§ Work to be completed
This task is to restate all of the entries exactly.

§ Given data
_ _ _
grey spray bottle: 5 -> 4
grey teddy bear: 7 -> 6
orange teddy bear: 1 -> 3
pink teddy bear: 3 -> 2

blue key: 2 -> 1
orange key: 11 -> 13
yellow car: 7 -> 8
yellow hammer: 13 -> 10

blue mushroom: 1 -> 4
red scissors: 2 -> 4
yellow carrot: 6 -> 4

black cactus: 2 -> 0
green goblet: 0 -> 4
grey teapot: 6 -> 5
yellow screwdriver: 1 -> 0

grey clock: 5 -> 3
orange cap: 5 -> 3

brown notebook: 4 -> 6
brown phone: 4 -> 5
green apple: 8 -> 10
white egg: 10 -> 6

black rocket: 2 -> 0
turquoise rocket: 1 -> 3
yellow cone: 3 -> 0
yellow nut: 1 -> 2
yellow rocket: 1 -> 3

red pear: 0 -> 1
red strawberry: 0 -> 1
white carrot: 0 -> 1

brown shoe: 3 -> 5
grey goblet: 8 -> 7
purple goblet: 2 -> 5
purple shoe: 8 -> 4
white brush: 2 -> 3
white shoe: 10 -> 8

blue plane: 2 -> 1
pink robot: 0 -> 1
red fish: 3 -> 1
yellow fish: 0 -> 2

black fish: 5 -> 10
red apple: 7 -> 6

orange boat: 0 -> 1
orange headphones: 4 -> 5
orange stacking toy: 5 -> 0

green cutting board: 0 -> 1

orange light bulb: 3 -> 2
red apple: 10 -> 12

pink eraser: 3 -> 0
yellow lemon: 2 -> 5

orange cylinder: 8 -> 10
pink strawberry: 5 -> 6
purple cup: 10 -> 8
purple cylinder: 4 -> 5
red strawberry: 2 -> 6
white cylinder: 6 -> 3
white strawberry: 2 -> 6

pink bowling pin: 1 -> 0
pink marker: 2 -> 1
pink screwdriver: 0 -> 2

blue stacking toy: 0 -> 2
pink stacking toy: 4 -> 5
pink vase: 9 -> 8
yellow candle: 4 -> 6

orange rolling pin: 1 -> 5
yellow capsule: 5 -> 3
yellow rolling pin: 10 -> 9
_ _ _
§ Result of this exercise
grey spray bottle: 5 -> 4
grey teddy bear: 7 -> 6
orange teddy bear: 1 -> 3
pink teddy bear: 3 -> 2

blue key: 2 -> 1
orange key: 11 -> 13
yellow car: 7 -> 8
yellow hammer: 13 -> 10

blue mushroom: 1 -> 4
red scissors: 2 -> 4
yellow carrot: 6 -> 4

black cactus: 2 -> 0
green goblet: 0 -> 4
grey teapot: 6 -> 5
yellow screwdriver: 1 -> 0

grey clock: 5 -> 3
orange cap: 5 -> 3

brown notebook: 4 -> 6
brown phone: 4 -> 5
green apple: 8 -> 10
white egg: 10 -> 6

black rocket: 2 -> 0
turquoise rocket: 1 -> 3
yellow cone: 3 -> 0
yellow nut: 1 -> 2
yellow rocket: 1 -> 3

red pear: 0 -> 1
red strawberry: 0 -> 1
white carrot: 0 -> 1

brown shoe: 3 -> 5
grey goblet: 8 -> 7
purple goblet: 2 -> 5
purple shoe: 8 -> 4
white brush: 2 -> 3
white shoe: 10 -> 8

blue plane: 2 -> 1
pink robot: 0 -> 1
red fish: 3 -> 1
yellow fish: 0 -> 2

black fish: 5 -> 10
red apple: 7 -> 6

orange boat: 0 -> 1
orange headphones: 4 -> 5
orange stacking toy: 5 -> 0

green cutting board: 0 -> 1

orange light bulb: 3 -> 2
red apple: 10 -> 12

pink eraser: 3 -> 0
yellow lemon: 2 -> 5

orange cylinder: 8 -> 10
pink strawberry: 5 -> 6
purple cup: 10 -> 8
purple cylinder: 4 -> 5
red strawberry: 2 -> 6
white cylinder: 6 -> 3
white strawberry: 2 -> 6

pink bowling pin: 1 -> 0
pink marker: 2 -> 1
pink screwdriver: 0 -> 2

blue stacking toy: 0 -> 2
pink stacking toy: 4 -> 5
pink vase: 9 -> 8
yellow candle: 4 -> 6

orange rolling pin: 1 -> 5
yellow capsule: 5 -> 3
yellow rolling pin: 10 -> 9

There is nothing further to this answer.